**TO DO:** Can you transcribe the data exactly? Leave the pictures out.

**DATASET CONTENT:**
════════════════
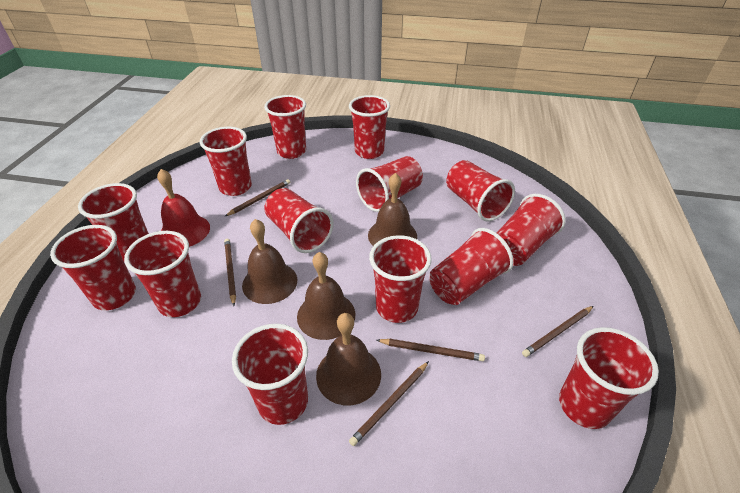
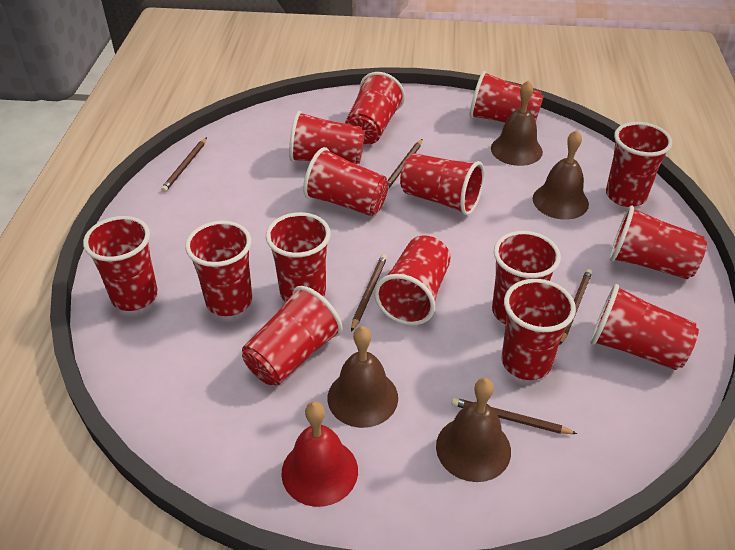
red cup: 14 -> 15

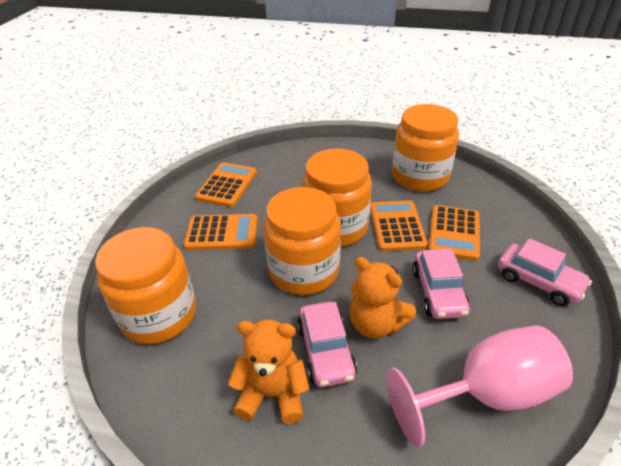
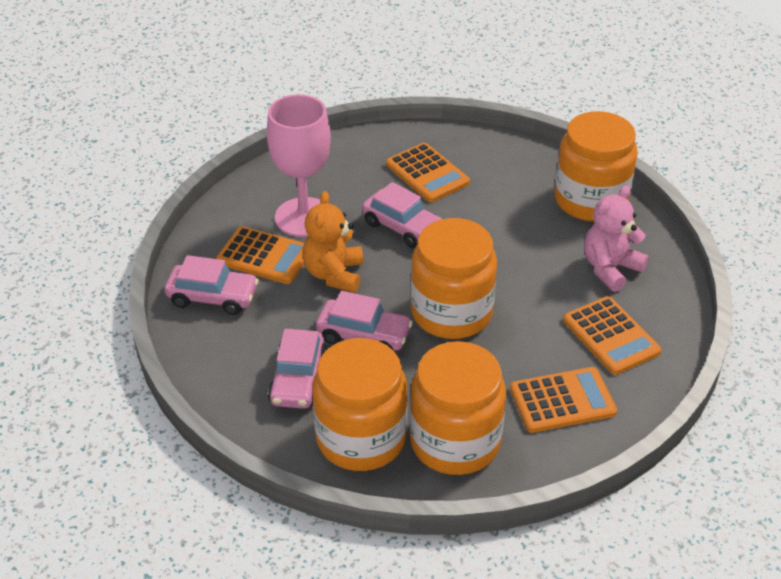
orange teddy bear: 2 -> 1
pink car: 3 -> 4
pink teddy bear: 0 -> 1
════════════════
**SOLUTION TO THE EXERCISE:**
red cup: 14 -> 15

orange teddy bear: 2 -> 1
pink car: 3 -> 4
pink teddy bear: 0 -> 1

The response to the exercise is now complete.